Data to process: Begin

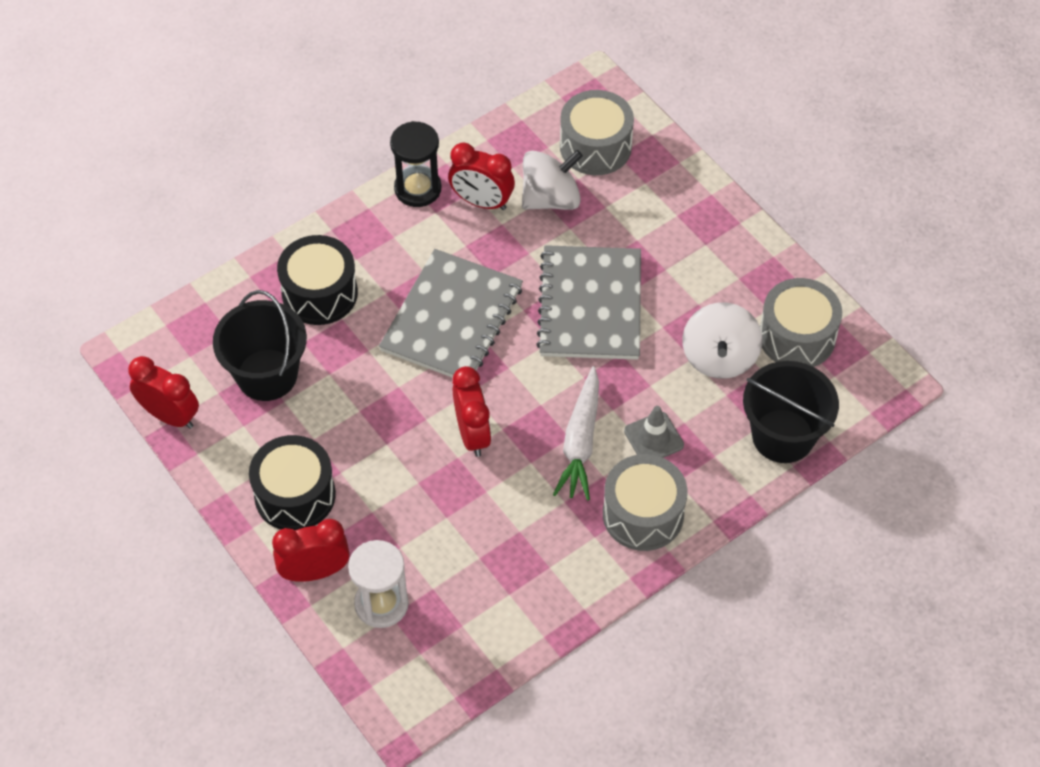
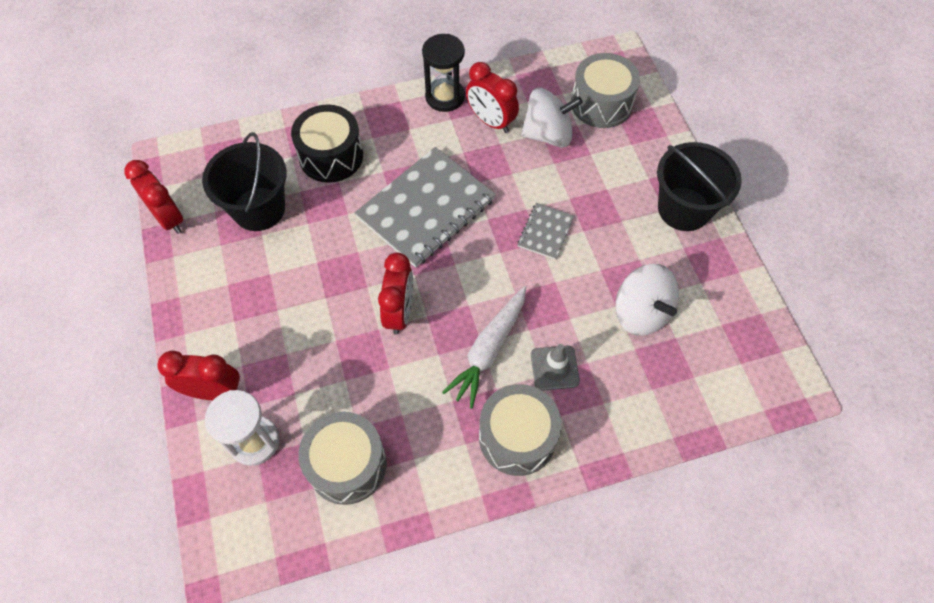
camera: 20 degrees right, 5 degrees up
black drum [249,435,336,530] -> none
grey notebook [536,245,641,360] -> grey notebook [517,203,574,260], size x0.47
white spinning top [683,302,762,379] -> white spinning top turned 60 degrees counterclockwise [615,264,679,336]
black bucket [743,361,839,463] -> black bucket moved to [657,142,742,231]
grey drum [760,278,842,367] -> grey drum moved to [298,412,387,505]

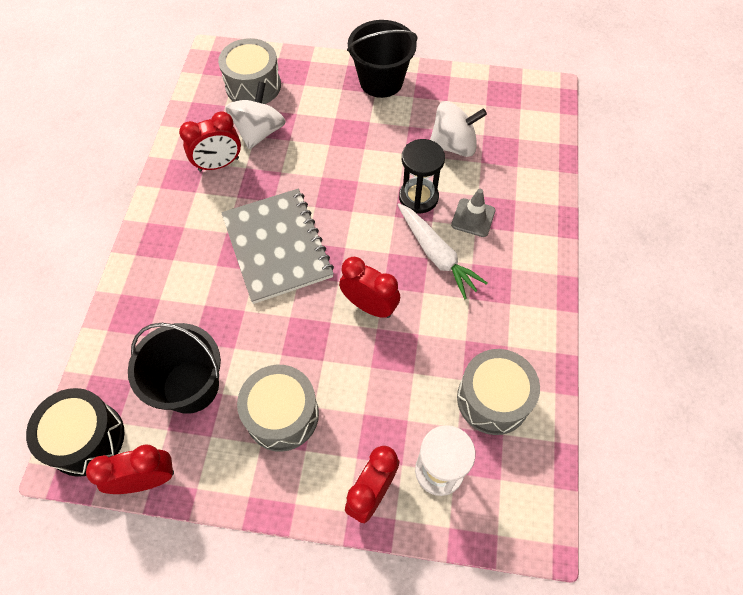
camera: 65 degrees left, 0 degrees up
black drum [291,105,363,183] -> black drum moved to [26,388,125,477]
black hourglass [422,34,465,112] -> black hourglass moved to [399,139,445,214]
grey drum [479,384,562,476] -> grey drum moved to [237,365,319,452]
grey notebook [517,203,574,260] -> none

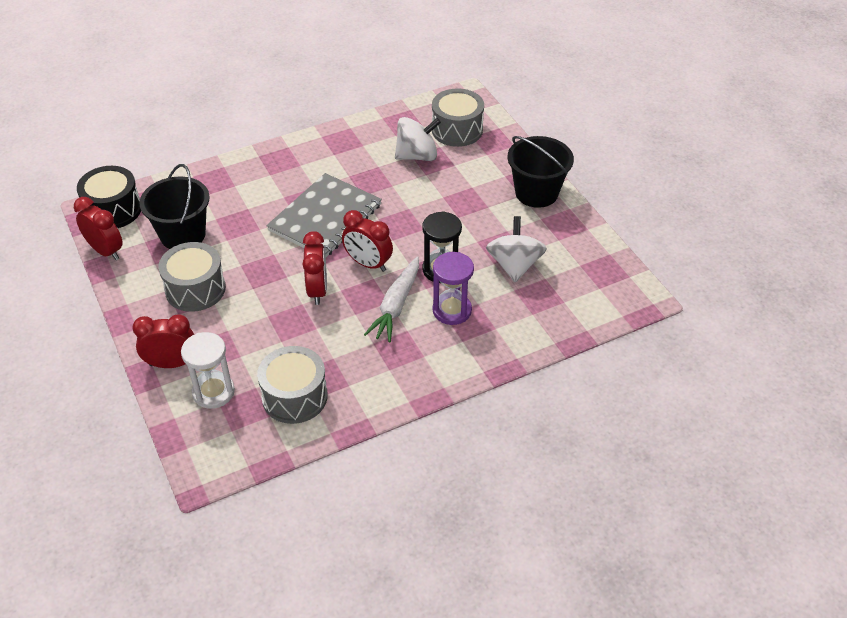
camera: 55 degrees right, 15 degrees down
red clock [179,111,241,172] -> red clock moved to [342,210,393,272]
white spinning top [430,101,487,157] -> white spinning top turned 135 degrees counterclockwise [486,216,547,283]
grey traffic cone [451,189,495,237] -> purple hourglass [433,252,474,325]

Data to process: End
Data to process: Begin

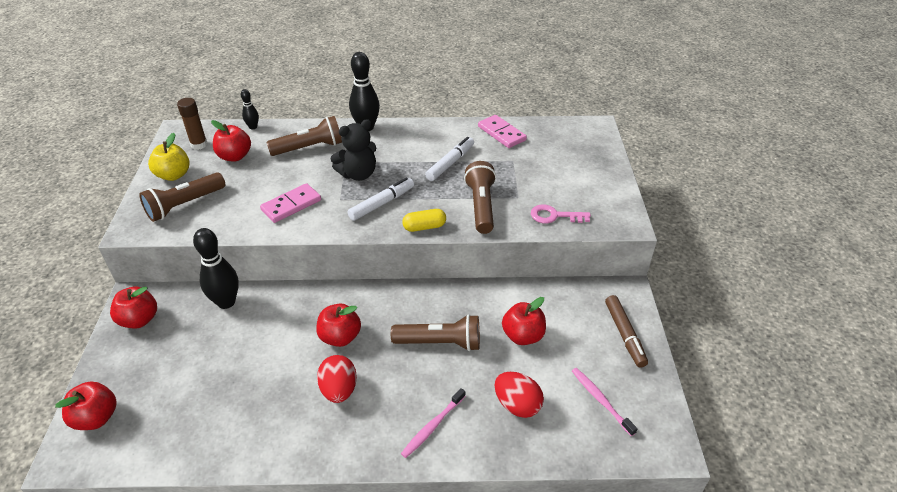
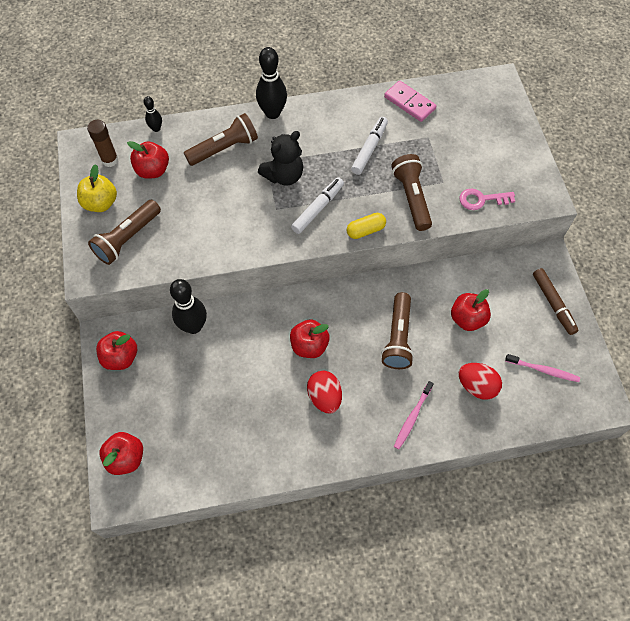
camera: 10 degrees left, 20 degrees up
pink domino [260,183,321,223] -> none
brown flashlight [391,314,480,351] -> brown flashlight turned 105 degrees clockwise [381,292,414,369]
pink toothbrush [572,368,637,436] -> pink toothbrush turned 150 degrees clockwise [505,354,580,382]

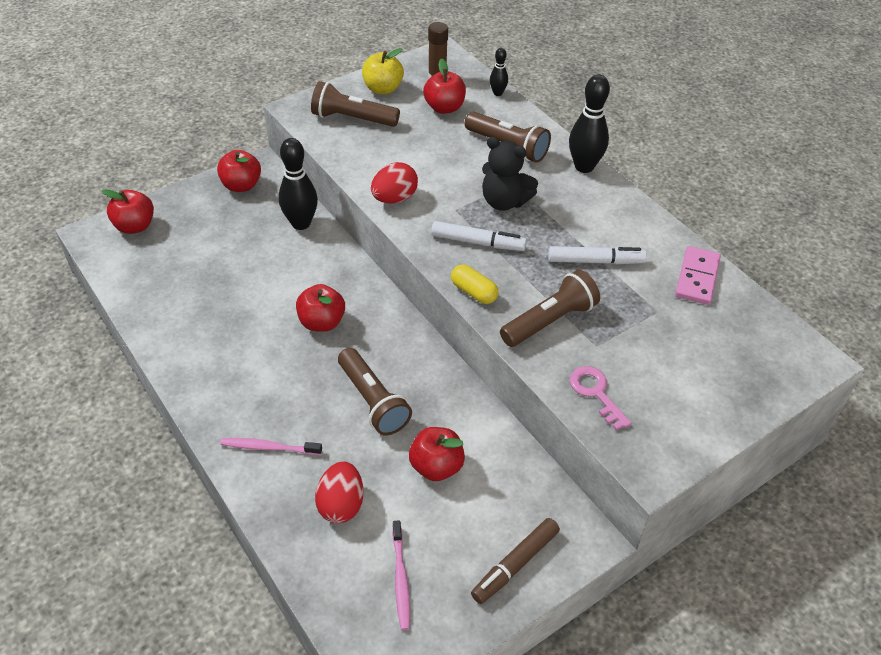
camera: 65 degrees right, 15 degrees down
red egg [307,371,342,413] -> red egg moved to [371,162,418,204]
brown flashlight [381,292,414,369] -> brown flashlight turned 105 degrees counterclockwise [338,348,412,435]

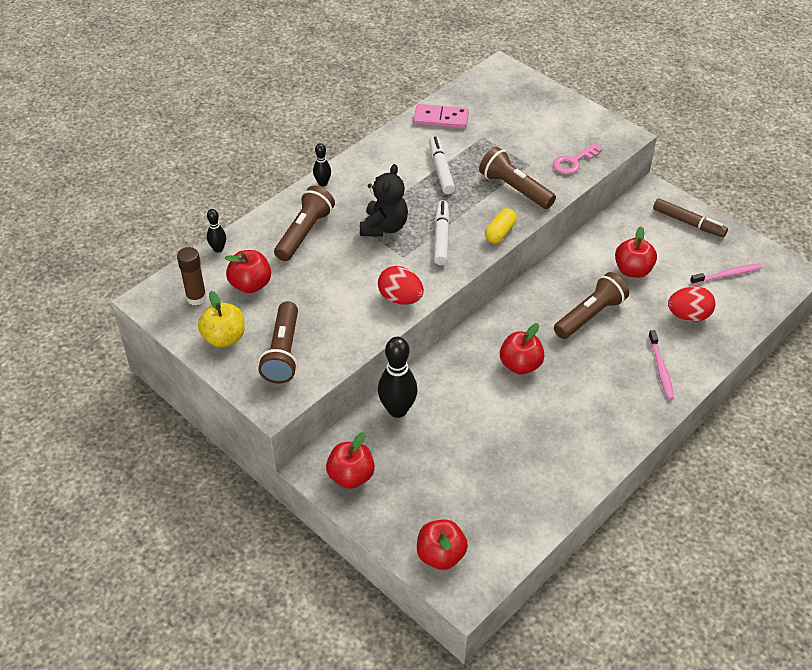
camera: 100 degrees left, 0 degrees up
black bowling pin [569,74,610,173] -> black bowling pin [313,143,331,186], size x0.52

Data to process: End

• _The problem_:
Copy the lines above exactly, starting with the line that contains "camera: 20 degrees right, 5 degrees up" and ending with the line that contains "grey traffic cone", and leave out any pictures.

• _Output_:
camera: 20 degrees right, 5 degrees up
black drum [249,435,336,530] -> none
grey notebook [536,245,641,360] -> grey notebook [517,203,574,260], size x0.47
white spinning top [683,302,762,379] -> white spinning top turned 60 degrees counterclockwise [615,264,679,336]
black bucket [743,361,839,463] -> black bucket moved to [657,142,742,231]
grey drum [760,278,842,367] -> grey drum moved to [298,412,387,505]

camera: 65 degrees left, 0 degrees up
black drum [291,105,363,183] -> black drum moved to [26,388,125,477]
black hourglass [422,34,465,112] -> black hourglass moved to [399,139,445,214]
grey drum [479,384,562,476] -> grey drum moved to [237,365,319,452]
grey notebook [517,203,574,260] -> none

camera: 55 degrees right, 15 degrees down
red clock [179,111,241,172] -> red clock moved to [342,210,393,272]
white spinning top [430,101,487,157] -> white spinning top turned 135 degrees counterclockwise [486,216,547,283]
grey traffic cone [451,189,495,237] -> purple hourglass [433,252,474,325]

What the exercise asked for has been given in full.